EXERCISE AIM = Below this line are records; write out exactly the lines from the one containing "(393, 459) = (422, 331): white" through the one containing "(632, 147) = (236, 401): white cone -> none", with the pictures left out.
(Beginning of DATASET CONTENT)
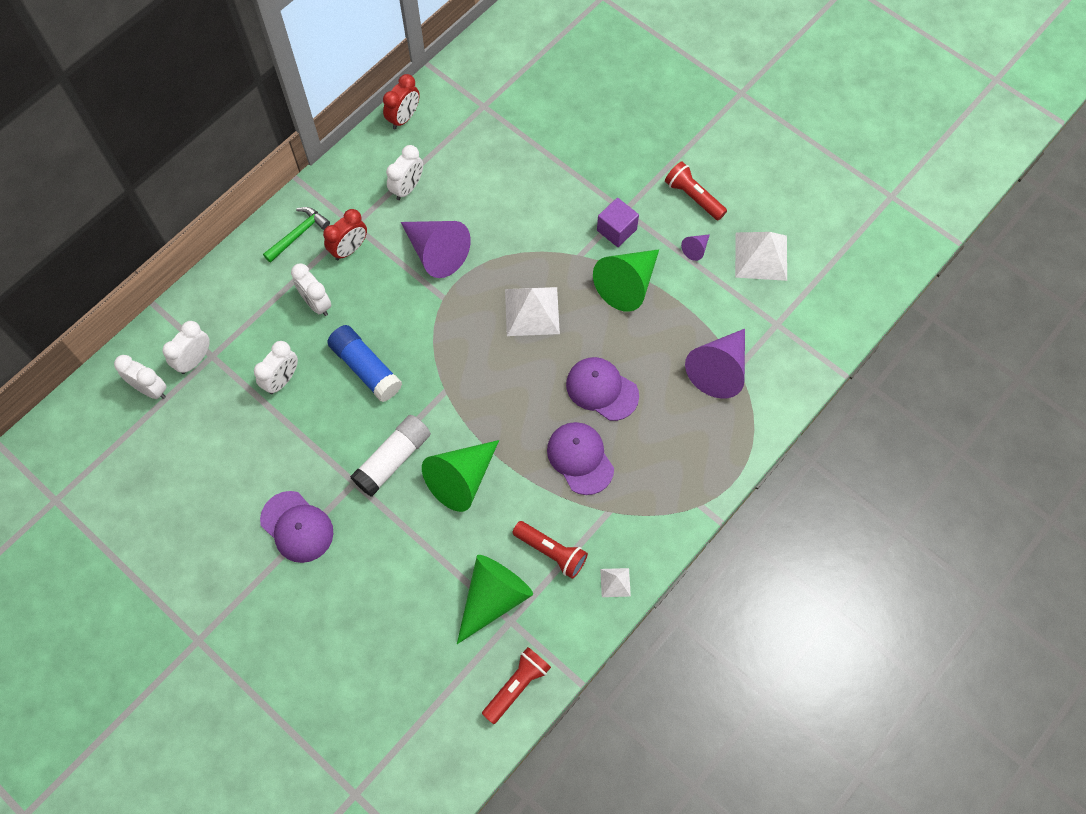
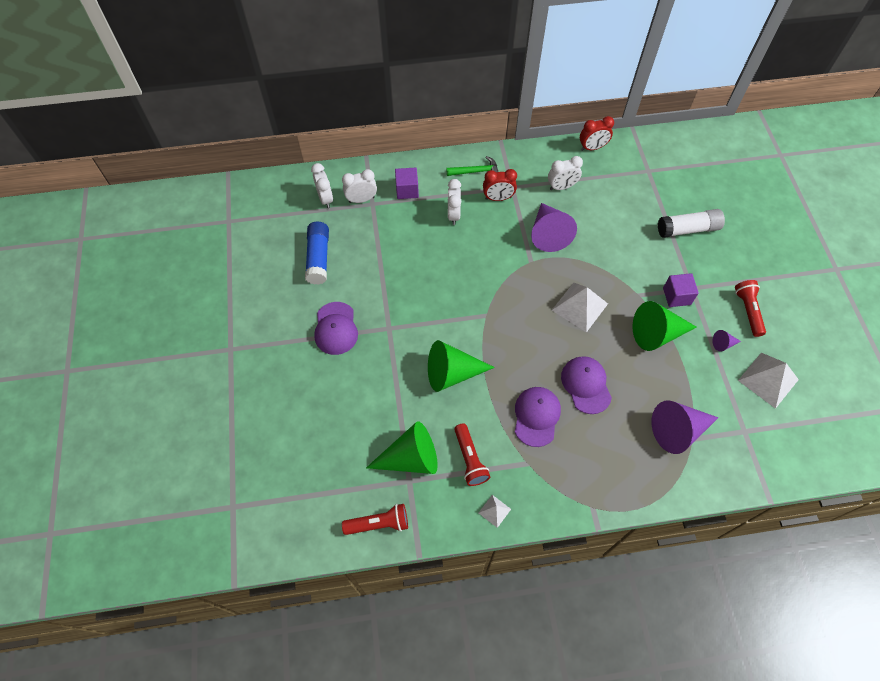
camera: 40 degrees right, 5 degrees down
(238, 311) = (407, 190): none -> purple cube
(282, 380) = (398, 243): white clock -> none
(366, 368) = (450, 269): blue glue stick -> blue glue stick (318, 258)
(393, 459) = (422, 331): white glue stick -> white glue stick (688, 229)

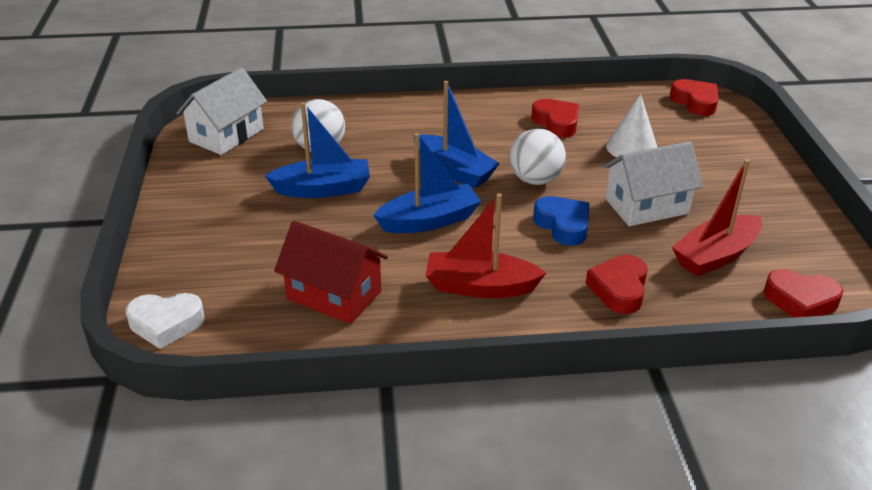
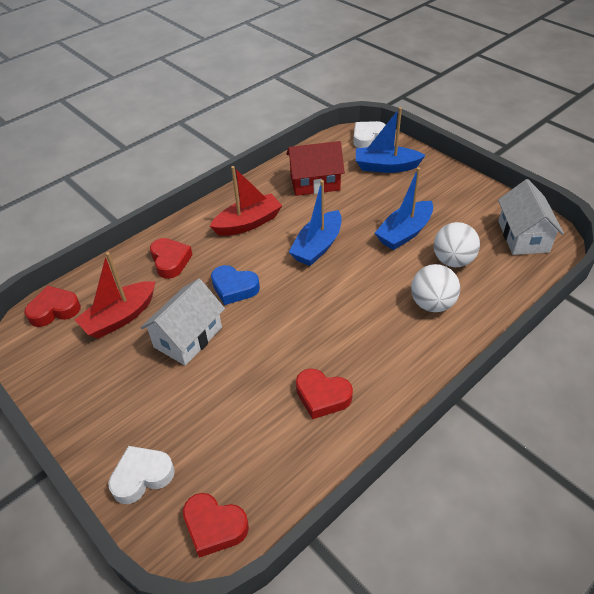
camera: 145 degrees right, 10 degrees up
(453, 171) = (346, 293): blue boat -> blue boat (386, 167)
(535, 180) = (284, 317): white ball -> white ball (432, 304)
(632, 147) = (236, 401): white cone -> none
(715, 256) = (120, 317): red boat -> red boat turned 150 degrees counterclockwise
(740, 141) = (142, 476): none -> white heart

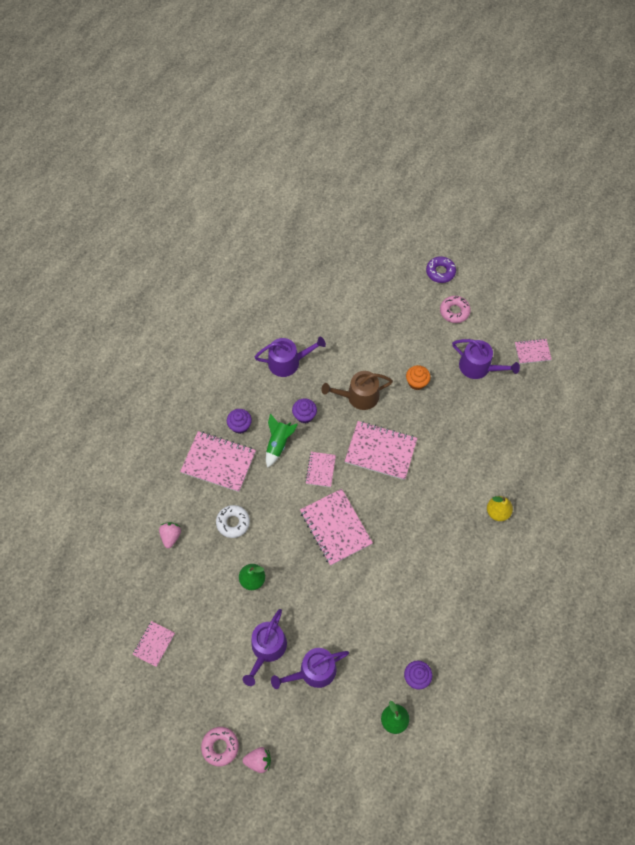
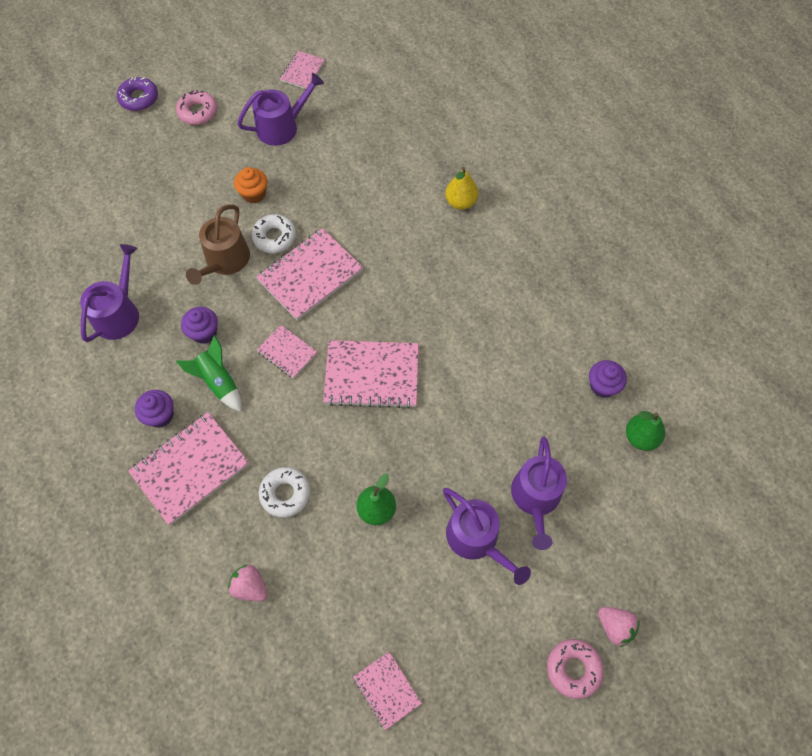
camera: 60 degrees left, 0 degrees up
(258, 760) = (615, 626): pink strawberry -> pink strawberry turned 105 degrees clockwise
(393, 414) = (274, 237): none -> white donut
(End of DATASET CONTENT)
(Beginning of DATASET CONTENT)
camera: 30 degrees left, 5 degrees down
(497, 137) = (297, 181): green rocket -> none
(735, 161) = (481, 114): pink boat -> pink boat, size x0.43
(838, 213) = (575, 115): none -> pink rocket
(End of DATASET CONTENT)
(Beginning of DATASET CONTENT)
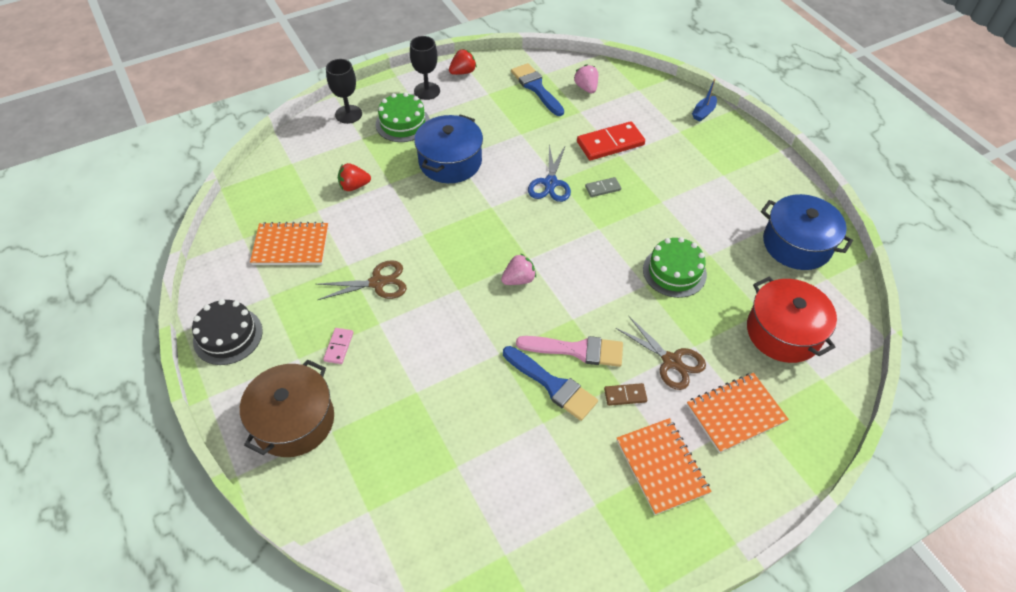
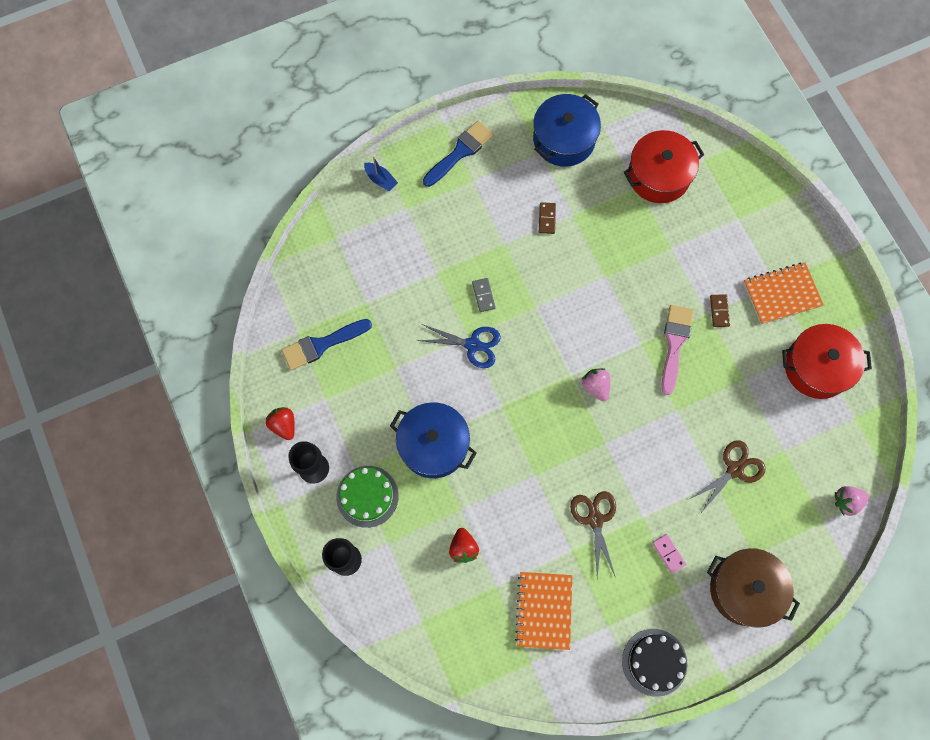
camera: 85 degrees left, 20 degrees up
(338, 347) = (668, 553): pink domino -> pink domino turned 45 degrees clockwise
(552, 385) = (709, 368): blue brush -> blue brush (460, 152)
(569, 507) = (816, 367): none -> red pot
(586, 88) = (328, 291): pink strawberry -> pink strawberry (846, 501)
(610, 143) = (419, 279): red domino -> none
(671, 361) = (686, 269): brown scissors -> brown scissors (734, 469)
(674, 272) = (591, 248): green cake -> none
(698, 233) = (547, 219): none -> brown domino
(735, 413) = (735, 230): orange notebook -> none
(End of DATASET CONTENT)
RESPONSE TO THIS EXERCISE =
(393, 459) = (422, 331): white glue stick -> white glue stick (688, 229)

camera: 145 degrees right, 10 degrees up
(453, 171) = (346, 293): blue boat -> blue boat (386, 167)
(535, 180) = (284, 317): white ball -> white ball (432, 304)
(632, 147) = (236, 401): white cone -> none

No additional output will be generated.